◆ **TASK TO CARRY OUT**
Transcribe only the last portion of the material: exactly the lines from the one with "brown tile D7:F7 level 1 -> none" through the end, inclusive.

◆ **EXERCISE DATA**
==================================================
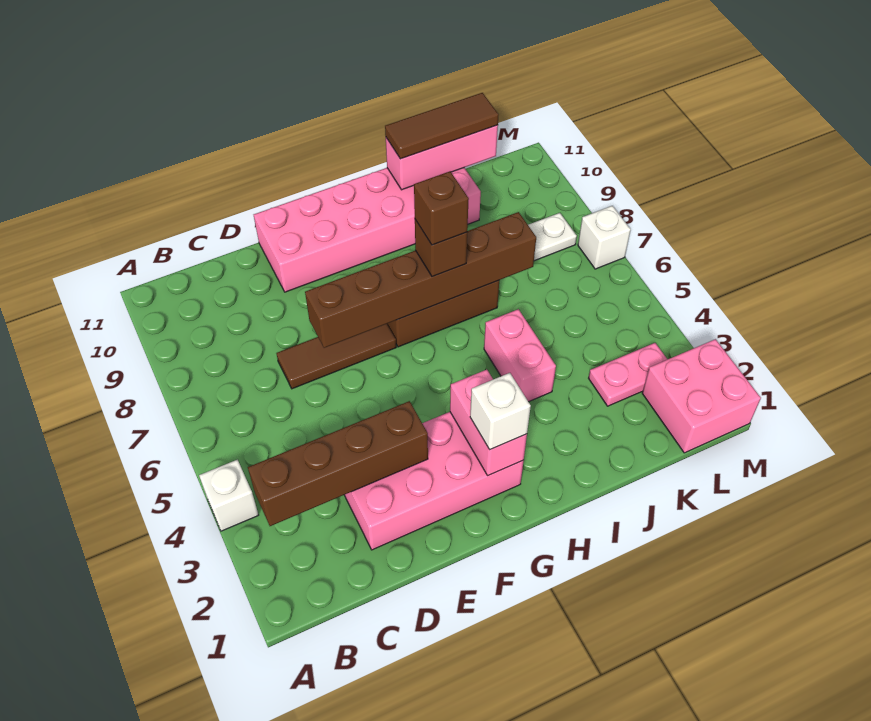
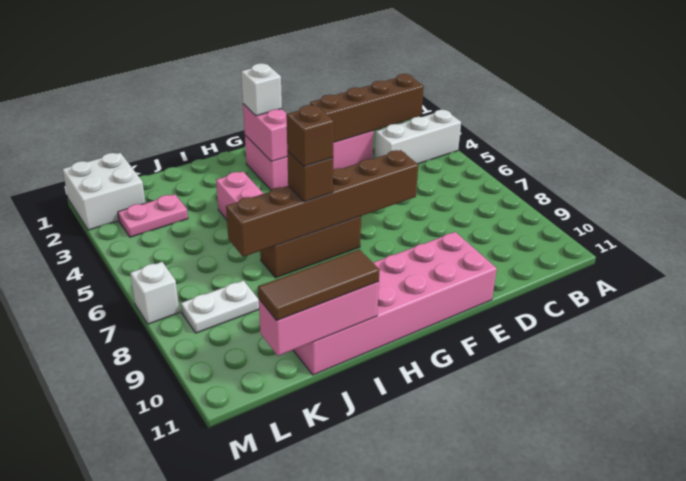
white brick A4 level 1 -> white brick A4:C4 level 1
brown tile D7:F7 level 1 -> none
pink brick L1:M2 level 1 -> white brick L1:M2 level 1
==================================================
◆ **ANSWER FOR THIS EXERCISE**
brown tile D7:F7 level 1 -> none
pink brick L1:M2 level 1 -> white brick L1:M2 level 1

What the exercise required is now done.